» **WORK INSTRUCTION**
All that is wanted is the span of lines from the one with "(602, 163) = (664, 197): red" to the last line of the data, copied exactly.

Object state change records:

########

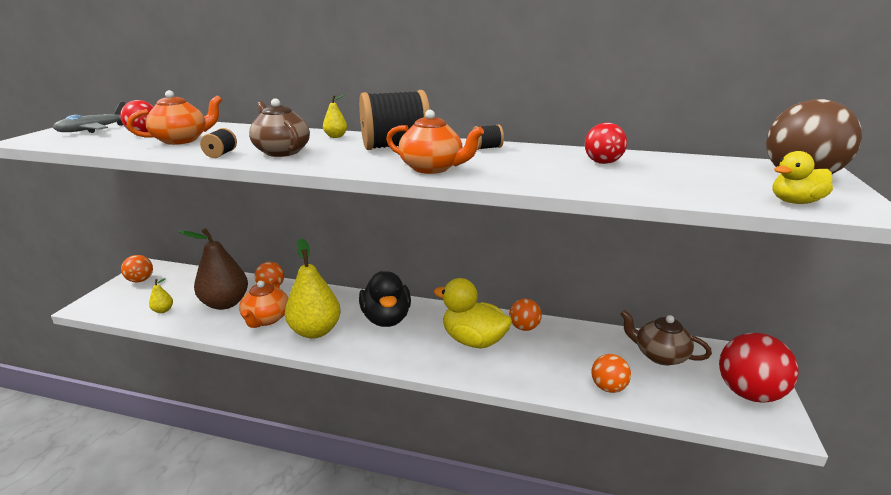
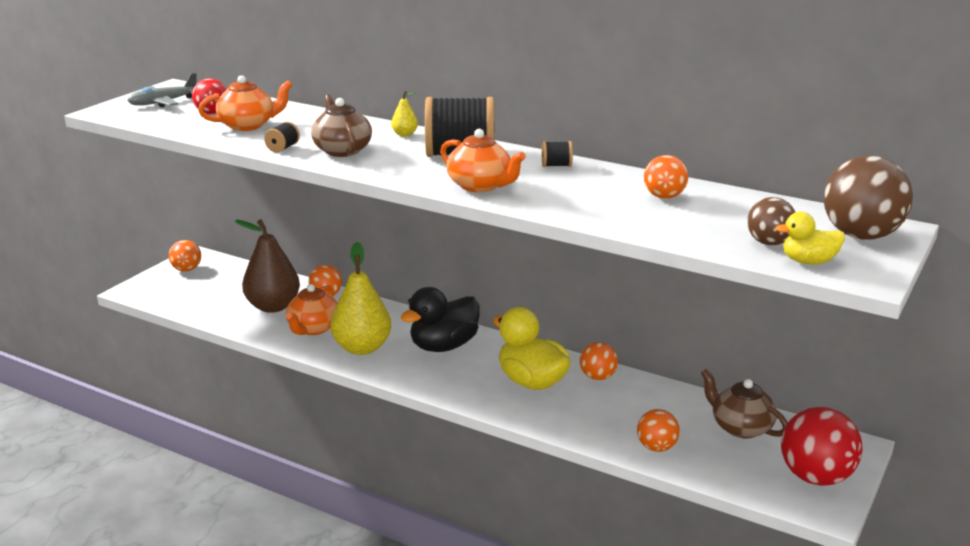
camera: 15 degrees right, 0 degrees up
(163, 310) = (208, 305): yellow pear -> none
(386, 319) = (443, 346): black duck -> black duck turned 45 degrees clockwise
(602, 163) = (664, 197): red ball -> orange ball
(738, 190) = (769, 243): none -> brown ball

########

» **SOLUTION TO THIS PROBLEM**
(602, 163) = (664, 197): red ball -> orange ball
(738, 190) = (769, 243): none -> brown ball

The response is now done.